# INSTRUCTIONS FOR THE TASK
Please print each record exactly, omitting none of them.

*** Opening of RECORDS SUPPLIED ***

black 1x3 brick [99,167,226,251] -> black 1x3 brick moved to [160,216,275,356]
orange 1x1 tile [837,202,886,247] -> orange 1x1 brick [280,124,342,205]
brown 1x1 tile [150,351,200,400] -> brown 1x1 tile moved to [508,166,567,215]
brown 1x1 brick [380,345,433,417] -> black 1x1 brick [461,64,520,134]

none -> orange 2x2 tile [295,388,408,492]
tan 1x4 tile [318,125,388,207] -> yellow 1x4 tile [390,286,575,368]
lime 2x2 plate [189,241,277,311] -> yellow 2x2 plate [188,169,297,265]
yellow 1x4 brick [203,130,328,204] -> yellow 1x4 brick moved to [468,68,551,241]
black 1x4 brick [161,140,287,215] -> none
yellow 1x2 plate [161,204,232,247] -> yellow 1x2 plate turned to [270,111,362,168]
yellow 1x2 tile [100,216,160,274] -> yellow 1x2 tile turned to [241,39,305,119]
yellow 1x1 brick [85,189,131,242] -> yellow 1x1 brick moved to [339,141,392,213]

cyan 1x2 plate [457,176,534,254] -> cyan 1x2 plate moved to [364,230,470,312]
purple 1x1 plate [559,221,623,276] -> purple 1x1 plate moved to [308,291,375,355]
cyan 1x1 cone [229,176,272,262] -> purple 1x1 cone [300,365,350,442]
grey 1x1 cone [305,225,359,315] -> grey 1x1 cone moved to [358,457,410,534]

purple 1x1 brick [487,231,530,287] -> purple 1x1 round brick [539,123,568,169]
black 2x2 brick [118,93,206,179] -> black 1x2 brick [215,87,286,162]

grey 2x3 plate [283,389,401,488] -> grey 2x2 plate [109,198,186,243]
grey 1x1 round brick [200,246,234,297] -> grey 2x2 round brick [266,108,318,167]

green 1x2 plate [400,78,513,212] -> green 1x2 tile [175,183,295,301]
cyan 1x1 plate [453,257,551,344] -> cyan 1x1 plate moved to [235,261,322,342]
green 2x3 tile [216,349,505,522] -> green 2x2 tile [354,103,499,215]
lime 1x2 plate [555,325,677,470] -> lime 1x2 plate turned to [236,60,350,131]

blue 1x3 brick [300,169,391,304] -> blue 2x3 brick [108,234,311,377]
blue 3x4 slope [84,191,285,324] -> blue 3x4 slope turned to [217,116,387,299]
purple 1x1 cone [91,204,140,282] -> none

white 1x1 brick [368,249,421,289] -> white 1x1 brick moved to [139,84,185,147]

*** Close of RECORDS SUPPLIED ***

# RESPONSE
black 1x3 brick [99,167,226,251] -> black 1x3 brick moved to [160,216,275,356]
orange 1x1 tile [837,202,886,247] -> orange 1x1 brick [280,124,342,205]
brown 1x1 tile [150,351,200,400] -> brown 1x1 tile moved to [508,166,567,215]
brown 1x1 brick [380,345,433,417] -> black 1x1 brick [461,64,520,134]

none -> orange 2x2 tile [295,388,408,492]
tan 1x4 tile [318,125,388,207] -> yellow 1x4 tile [390,286,575,368]
lime 2x2 plate [189,241,277,311] -> yellow 2x2 plate [188,169,297,265]
yellow 1x4 brick [203,130,328,204] -> yellow 1x4 brick moved to [468,68,551,241]
black 1x4 brick [161,140,287,215] -> none
yellow 1x2 plate [161,204,232,247] -> yellow 1x2 plate turned to [270,111,362,168]
yellow 1x2 tile [100,216,160,274] -> yellow 1x2 tile turned to [241,39,305,119]
yellow 1x1 brick [85,189,131,242] -> yellow 1x1 brick moved to [339,141,392,213]

cyan 1x2 plate [457,176,534,254] -> cyan 1x2 plate moved to [364,230,470,312]
purple 1x1 plate [559,221,623,276] -> purple 1x1 plate moved to [308,291,375,355]
cyan 1x1 cone [229,176,272,262] -> purple 1x1 cone [300,365,350,442]
grey 1x1 cone [305,225,359,315] -> grey 1x1 cone moved to [358,457,410,534]

purple 1x1 brick [487,231,530,287] -> purple 1x1 round brick [539,123,568,169]
black 2x2 brick [118,93,206,179] -> black 1x2 brick [215,87,286,162]

grey 2x3 plate [283,389,401,488] -> grey 2x2 plate [109,198,186,243]
grey 1x1 round brick [200,246,234,297] -> grey 2x2 round brick [266,108,318,167]

green 1x2 plate [400,78,513,212] -> green 1x2 tile [175,183,295,301]
cyan 1x1 plate [453,257,551,344] -> cyan 1x1 plate moved to [235,261,322,342]
green 2x3 tile [216,349,505,522] -> green 2x2 tile [354,103,499,215]
lime 1x2 plate [555,325,677,470] -> lime 1x2 plate turned to [236,60,350,131]

blue 1x3 brick [300,169,391,304] -> blue 2x3 brick [108,234,311,377]
blue 3x4 slope [84,191,285,324] -> blue 3x4 slope turned to [217,116,387,299]
purple 1x1 cone [91,204,140,282] -> none

white 1x1 brick [368,249,421,289] -> white 1x1 brick moved to [139,84,185,147]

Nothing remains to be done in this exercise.